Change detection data
--- --- ---

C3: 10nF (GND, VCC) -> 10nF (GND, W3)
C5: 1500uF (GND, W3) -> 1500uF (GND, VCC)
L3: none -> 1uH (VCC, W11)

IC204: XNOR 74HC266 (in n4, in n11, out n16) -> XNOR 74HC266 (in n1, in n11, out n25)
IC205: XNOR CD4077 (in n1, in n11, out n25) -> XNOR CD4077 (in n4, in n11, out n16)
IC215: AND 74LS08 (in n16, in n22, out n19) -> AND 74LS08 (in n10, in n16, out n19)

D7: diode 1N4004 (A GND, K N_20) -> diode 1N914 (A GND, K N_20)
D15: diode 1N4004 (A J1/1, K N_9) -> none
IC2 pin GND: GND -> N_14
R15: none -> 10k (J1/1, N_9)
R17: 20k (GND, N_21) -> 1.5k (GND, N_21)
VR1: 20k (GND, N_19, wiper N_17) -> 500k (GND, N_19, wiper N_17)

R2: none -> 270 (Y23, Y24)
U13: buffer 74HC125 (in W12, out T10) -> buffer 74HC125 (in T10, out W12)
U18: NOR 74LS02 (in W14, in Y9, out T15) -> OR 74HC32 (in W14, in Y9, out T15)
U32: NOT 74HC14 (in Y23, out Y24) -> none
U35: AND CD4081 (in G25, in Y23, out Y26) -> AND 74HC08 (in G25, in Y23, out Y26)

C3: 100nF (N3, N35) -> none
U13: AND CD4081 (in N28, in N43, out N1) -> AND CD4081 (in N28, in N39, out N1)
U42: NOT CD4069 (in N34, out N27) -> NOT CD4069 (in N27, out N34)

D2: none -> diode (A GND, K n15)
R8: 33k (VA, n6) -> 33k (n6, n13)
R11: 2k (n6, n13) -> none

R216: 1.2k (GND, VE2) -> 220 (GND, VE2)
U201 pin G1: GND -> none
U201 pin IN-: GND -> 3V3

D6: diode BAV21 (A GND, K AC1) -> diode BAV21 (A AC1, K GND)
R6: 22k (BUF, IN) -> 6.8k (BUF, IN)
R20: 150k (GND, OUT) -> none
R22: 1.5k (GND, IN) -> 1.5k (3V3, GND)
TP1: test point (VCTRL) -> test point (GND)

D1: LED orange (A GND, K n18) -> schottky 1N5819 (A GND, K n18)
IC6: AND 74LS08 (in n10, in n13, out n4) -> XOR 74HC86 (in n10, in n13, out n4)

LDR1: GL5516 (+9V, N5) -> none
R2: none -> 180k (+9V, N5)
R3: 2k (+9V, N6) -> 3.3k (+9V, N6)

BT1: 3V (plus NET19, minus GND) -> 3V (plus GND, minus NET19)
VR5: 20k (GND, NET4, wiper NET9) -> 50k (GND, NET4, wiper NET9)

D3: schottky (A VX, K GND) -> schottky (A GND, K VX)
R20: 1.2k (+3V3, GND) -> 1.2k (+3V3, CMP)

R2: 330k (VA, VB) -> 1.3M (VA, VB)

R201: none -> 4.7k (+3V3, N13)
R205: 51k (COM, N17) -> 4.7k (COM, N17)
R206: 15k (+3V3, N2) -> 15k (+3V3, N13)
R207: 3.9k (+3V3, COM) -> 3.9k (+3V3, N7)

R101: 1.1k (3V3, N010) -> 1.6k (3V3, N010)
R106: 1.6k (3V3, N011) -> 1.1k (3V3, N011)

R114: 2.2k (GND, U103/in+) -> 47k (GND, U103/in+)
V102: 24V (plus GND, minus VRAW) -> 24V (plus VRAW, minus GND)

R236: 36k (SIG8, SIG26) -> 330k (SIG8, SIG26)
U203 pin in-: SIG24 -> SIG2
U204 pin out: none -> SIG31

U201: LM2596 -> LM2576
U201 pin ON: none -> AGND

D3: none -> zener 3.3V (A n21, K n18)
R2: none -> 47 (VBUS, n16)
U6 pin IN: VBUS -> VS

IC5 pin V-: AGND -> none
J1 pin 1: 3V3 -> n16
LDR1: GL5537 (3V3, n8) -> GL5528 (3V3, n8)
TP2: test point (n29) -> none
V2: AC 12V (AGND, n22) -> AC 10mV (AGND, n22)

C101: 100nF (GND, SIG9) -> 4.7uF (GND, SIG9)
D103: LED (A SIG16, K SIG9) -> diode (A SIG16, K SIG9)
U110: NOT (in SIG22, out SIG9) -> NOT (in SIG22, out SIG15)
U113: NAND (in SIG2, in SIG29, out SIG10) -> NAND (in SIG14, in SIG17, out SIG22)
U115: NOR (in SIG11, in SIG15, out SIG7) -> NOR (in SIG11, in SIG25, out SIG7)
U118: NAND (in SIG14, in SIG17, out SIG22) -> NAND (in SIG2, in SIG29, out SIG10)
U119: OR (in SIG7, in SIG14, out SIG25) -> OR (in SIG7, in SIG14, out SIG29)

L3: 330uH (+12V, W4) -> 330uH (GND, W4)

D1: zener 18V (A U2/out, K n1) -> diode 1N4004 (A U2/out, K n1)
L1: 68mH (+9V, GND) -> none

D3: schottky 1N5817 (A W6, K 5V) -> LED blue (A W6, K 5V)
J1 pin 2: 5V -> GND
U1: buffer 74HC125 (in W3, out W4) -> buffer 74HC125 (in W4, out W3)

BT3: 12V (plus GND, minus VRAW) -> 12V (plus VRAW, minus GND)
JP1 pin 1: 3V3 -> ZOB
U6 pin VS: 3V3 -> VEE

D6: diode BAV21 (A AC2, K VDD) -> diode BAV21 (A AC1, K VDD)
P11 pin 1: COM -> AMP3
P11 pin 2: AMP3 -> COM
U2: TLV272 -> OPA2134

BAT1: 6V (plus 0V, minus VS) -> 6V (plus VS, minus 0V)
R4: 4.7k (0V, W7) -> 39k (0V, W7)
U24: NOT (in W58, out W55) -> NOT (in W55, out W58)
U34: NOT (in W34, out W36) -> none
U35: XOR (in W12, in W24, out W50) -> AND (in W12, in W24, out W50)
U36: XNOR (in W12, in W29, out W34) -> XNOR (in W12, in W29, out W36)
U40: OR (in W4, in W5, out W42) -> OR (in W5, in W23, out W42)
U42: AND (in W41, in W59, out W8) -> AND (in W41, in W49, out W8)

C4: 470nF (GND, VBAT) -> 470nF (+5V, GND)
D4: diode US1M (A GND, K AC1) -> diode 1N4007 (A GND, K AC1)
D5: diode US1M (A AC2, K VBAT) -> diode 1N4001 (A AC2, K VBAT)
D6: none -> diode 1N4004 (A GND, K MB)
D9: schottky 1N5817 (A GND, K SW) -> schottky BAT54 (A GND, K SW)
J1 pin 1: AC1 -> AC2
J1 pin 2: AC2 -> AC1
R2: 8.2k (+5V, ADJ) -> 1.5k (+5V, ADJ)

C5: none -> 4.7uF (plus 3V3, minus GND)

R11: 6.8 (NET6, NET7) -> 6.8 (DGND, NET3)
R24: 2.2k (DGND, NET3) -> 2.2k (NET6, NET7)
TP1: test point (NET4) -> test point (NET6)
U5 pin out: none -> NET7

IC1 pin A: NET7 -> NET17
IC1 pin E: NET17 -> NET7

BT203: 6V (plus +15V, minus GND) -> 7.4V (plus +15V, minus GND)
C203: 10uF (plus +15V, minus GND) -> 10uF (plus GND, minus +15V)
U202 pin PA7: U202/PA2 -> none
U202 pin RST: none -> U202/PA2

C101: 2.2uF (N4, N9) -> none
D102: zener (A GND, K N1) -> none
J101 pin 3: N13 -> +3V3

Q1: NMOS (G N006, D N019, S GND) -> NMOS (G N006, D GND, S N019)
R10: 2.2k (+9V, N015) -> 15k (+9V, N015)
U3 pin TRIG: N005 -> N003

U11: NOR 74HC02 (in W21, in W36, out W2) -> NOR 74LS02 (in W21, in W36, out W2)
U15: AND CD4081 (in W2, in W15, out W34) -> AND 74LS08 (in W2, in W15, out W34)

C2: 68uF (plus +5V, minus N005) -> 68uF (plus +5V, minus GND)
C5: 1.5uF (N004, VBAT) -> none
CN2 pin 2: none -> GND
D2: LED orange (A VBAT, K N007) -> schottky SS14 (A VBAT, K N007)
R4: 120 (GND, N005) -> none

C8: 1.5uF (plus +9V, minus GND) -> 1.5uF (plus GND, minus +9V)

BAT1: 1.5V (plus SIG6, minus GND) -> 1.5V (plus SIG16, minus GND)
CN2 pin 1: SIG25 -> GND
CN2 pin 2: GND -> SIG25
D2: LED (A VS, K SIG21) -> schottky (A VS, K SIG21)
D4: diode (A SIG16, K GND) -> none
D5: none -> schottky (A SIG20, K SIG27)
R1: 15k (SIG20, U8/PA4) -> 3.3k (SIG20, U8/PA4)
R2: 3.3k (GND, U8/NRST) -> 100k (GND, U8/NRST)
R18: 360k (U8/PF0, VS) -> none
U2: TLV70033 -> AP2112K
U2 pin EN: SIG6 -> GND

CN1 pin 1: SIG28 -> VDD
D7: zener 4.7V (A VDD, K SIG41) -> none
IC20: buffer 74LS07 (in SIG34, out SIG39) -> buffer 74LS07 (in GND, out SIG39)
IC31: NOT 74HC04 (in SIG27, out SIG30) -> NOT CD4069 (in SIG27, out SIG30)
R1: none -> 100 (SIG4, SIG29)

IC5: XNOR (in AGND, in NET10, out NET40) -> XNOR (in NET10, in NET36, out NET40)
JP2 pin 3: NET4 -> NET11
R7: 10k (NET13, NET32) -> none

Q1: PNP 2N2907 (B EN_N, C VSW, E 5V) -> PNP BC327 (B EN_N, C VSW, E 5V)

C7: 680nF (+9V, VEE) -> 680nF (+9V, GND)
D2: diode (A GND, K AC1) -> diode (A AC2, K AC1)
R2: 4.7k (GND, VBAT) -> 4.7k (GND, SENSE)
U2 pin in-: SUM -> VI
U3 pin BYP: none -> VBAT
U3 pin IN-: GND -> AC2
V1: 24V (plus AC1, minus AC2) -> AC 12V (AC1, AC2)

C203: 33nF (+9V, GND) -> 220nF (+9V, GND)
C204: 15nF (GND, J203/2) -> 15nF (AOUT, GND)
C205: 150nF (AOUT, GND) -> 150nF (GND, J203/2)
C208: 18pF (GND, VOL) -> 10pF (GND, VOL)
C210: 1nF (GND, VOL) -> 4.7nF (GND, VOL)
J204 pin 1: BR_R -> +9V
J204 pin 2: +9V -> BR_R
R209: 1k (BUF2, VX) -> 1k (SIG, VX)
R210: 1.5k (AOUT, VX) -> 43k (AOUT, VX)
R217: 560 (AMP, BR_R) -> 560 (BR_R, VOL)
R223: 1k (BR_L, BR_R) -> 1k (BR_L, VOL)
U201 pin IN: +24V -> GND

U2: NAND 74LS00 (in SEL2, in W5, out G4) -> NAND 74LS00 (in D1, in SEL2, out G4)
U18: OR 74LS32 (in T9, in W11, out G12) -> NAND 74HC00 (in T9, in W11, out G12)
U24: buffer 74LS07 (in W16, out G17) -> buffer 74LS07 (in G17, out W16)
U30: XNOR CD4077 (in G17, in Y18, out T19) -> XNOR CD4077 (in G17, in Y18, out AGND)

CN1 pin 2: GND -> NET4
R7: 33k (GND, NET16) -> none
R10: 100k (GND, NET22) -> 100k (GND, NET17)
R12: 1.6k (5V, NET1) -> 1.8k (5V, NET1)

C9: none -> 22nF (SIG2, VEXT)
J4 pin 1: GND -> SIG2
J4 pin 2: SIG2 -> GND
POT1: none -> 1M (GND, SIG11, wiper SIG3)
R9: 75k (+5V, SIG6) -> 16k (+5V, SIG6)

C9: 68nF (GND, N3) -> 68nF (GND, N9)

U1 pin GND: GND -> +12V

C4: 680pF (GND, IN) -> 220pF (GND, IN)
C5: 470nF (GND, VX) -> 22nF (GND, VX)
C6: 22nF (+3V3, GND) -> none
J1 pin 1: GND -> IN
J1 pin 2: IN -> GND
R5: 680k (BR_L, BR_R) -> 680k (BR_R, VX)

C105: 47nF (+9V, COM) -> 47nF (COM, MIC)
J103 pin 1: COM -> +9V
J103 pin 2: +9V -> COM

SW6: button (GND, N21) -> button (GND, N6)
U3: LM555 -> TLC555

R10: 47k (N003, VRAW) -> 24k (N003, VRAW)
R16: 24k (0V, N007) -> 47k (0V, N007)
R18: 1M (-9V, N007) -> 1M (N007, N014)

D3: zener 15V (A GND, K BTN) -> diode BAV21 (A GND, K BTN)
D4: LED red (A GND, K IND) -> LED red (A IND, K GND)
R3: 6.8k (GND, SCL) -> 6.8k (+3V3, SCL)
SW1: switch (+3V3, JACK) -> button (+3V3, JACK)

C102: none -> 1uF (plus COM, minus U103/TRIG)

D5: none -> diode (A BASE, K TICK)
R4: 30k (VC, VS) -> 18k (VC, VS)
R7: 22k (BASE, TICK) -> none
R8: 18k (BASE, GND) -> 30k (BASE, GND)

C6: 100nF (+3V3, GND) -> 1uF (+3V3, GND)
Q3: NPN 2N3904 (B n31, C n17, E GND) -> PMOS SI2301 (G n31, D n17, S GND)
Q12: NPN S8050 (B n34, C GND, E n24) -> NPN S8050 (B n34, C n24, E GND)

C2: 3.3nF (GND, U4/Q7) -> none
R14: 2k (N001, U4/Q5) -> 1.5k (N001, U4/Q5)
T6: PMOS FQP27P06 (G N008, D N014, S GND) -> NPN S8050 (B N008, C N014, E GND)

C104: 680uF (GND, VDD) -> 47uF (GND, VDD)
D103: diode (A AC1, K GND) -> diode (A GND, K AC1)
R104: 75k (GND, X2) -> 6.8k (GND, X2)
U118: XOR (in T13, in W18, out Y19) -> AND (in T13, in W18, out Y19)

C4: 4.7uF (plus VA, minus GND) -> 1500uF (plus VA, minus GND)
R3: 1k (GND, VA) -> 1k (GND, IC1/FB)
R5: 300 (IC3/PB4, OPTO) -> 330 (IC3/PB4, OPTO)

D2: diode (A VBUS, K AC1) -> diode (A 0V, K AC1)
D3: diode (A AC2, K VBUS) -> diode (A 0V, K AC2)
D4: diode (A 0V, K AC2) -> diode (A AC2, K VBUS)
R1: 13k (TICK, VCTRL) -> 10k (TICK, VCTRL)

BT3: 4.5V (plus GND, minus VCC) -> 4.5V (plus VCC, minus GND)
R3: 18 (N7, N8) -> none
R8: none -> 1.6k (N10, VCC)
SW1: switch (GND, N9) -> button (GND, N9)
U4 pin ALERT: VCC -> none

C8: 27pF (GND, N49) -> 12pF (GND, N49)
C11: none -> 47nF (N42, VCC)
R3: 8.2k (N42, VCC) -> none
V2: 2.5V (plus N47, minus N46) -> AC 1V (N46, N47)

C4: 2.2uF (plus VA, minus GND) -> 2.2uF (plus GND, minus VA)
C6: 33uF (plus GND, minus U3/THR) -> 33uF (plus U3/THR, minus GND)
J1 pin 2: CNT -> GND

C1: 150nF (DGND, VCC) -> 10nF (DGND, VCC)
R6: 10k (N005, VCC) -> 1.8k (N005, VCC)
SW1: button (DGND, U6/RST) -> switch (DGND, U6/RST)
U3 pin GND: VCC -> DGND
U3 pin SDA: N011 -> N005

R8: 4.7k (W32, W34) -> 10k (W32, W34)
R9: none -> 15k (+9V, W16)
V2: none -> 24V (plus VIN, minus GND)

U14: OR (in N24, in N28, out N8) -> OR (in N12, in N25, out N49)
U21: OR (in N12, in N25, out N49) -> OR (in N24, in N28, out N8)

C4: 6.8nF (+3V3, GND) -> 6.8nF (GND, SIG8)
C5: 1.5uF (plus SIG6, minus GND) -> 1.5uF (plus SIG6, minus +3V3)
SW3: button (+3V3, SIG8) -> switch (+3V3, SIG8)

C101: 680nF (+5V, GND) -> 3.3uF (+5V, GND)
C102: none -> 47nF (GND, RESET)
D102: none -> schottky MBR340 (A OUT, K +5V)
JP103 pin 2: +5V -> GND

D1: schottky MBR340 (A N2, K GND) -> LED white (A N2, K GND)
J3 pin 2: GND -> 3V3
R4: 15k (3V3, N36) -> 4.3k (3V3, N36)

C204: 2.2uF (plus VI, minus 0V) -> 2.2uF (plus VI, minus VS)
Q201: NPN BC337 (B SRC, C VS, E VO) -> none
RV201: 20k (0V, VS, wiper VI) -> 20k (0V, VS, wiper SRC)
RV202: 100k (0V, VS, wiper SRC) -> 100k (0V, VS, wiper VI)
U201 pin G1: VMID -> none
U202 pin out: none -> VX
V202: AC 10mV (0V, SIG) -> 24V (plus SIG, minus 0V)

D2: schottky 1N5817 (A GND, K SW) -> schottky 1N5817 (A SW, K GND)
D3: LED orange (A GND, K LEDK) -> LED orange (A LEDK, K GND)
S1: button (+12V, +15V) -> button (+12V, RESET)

--- --- ---

Give the number of lines in the entries that contain the word "BASE", with no other text.

3